__WHAT NEEDS TO BE DONE__. All lines from the one that contains "repainted: plate (orange-coloured)" to the end of the data must be retyped exactly. Pictures are not retyped.

__DATA__.
--- START ---
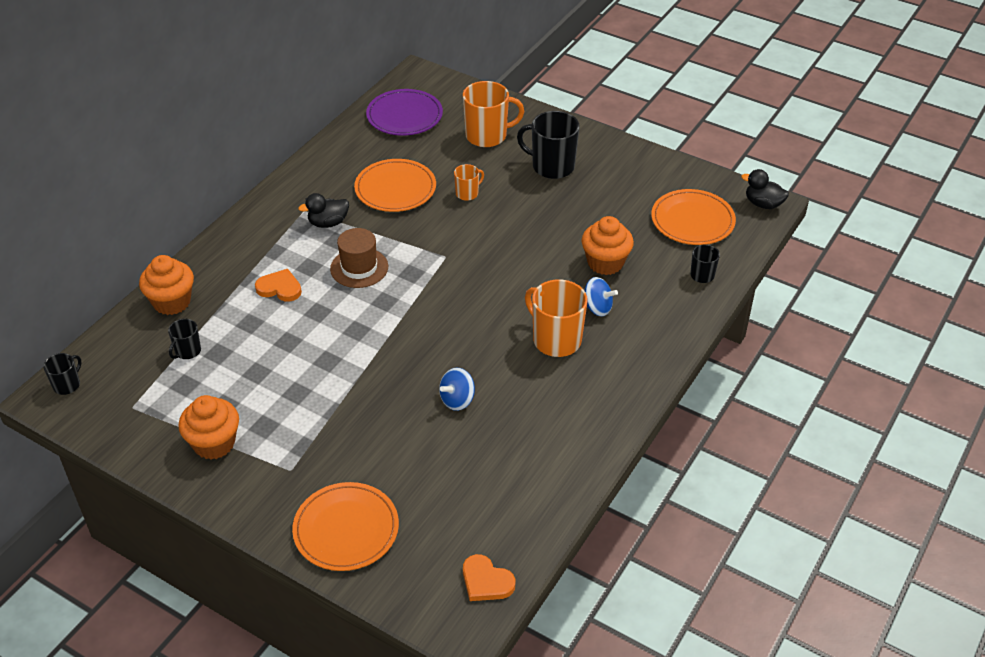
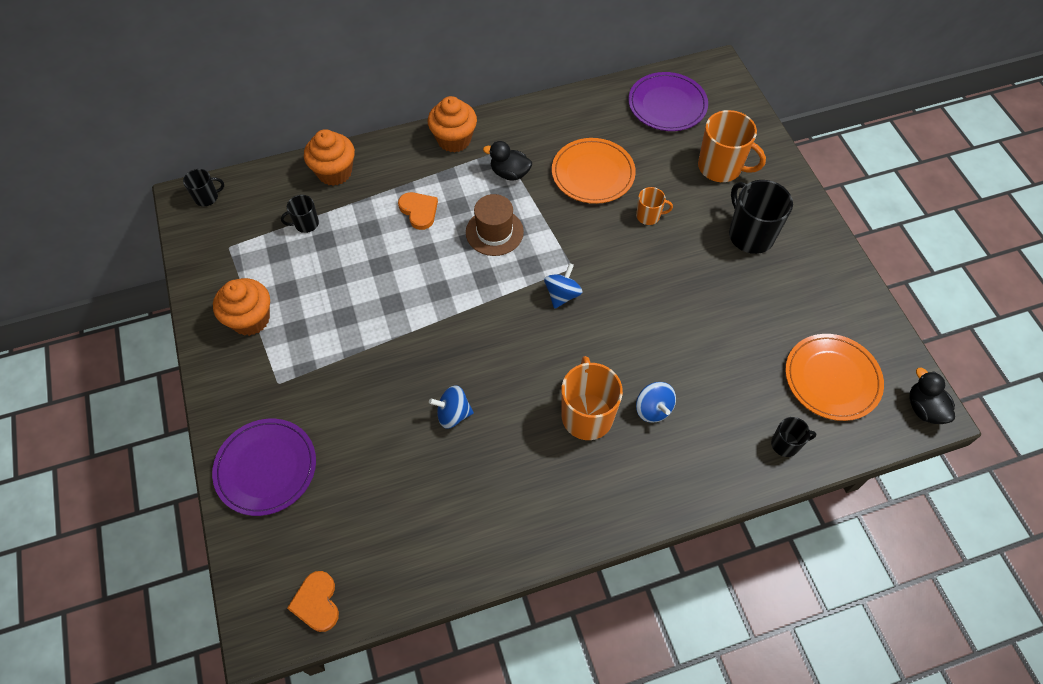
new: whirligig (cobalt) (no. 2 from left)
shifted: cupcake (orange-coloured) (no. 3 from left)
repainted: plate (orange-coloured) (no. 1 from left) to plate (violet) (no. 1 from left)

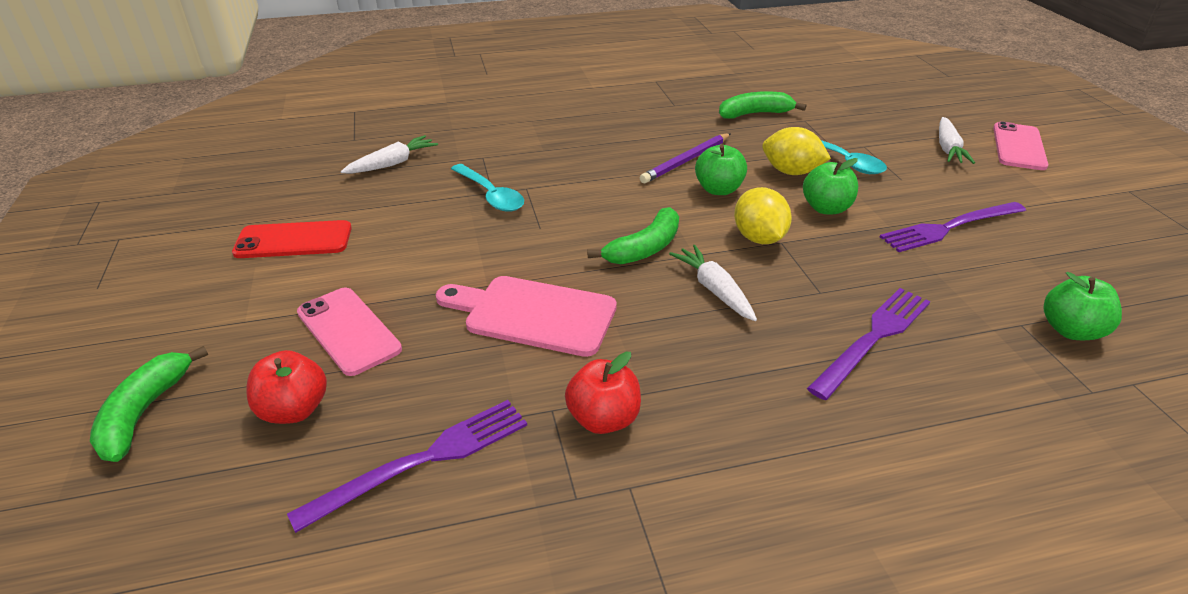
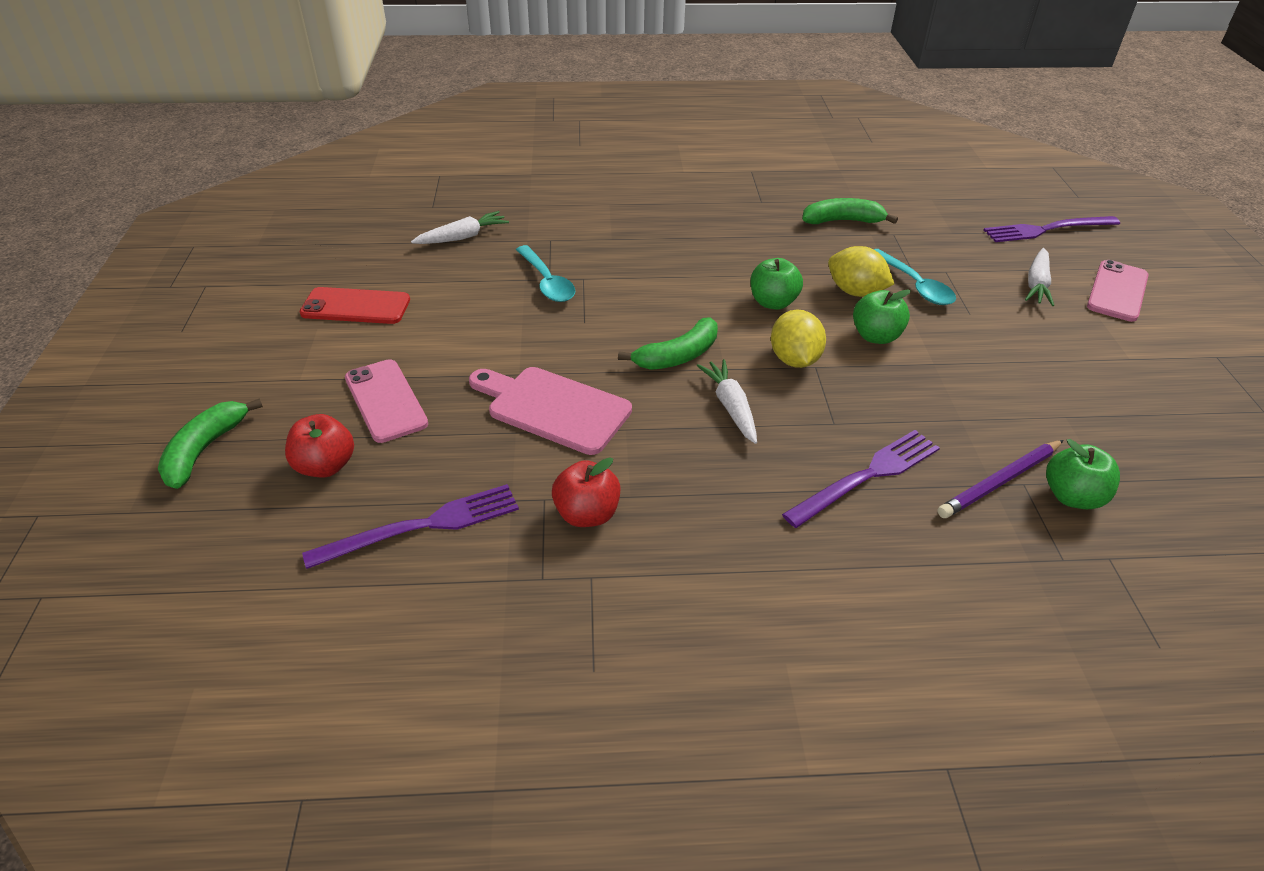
shifted: lead pencil (violet); table fork (violet) (no. 3 from left)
--- END ---
__WRITTEN RESPONSE__.
repainted: plate (orange-coloured) (no. 1 from left) to plate (violet) (no. 1 from left)

shifted: lead pencil (violet); table fork (violet) (no. 3 from left)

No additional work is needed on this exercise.